[Detected change data]
========================================================================

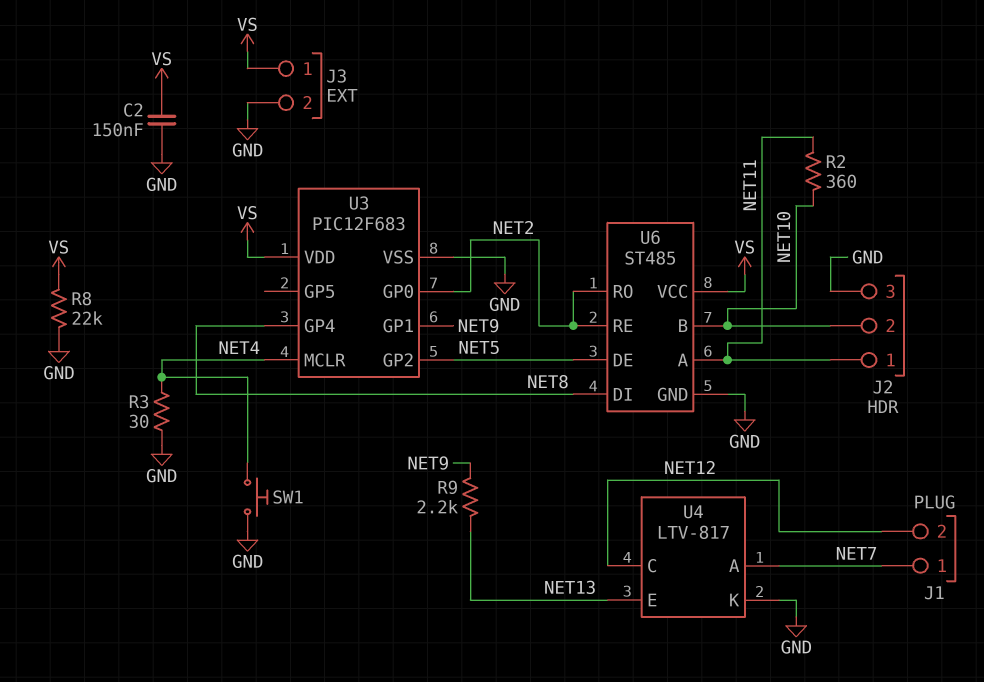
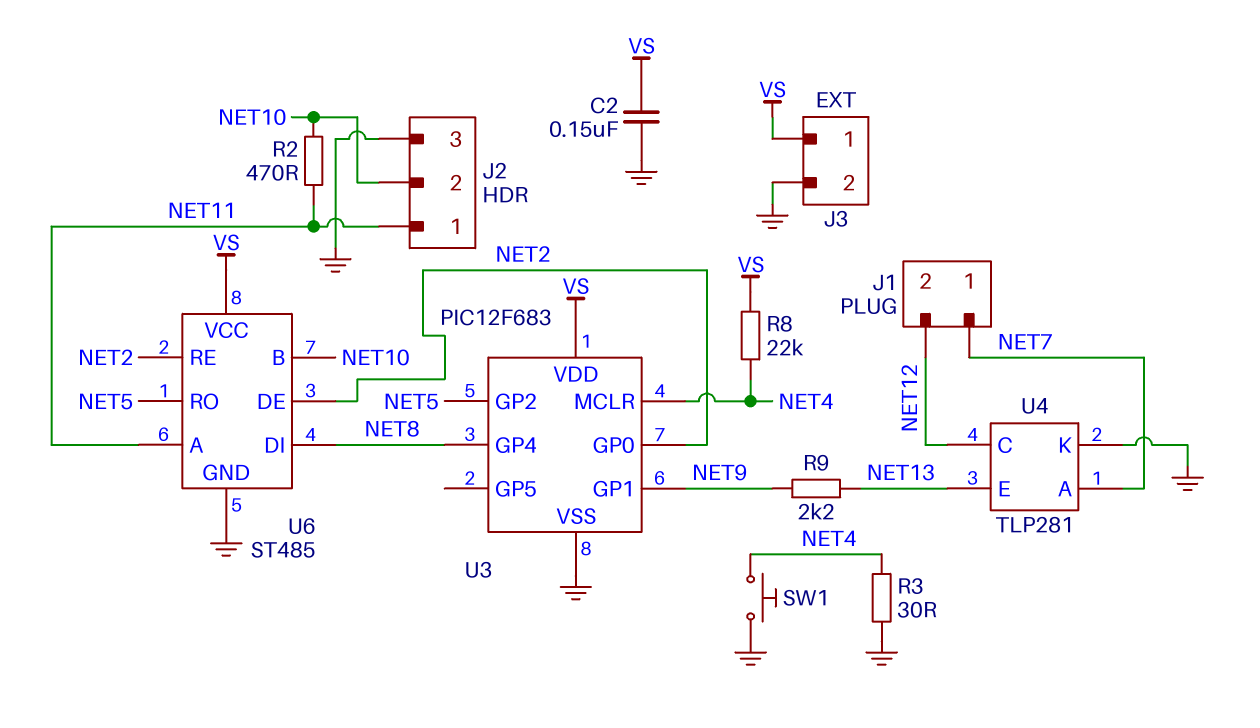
R2: 360 (NET10, NET11) -> 470 (NET10, NET11)
R8: 22k (GND, VS) -> 22k (NET4, VS)
U4: LTV-817 -> TLP281
U6 pin DE: NET5 -> NET2
U6 pin RO: NET2 -> NET5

========================================================================

- Prompt: Please copy exactly, and only, the lines from the line containing "R8: 22k (GND, VS) -> 22k (NET4, VS)" through the last line of the records, with both ends included.

- Solved problem:
R8: 22k (GND, VS) -> 22k (NET4, VS)
U4: LTV-817 -> TLP281
U6 pin DE: NET5 -> NET2
U6 pin RO: NET2 -> NET5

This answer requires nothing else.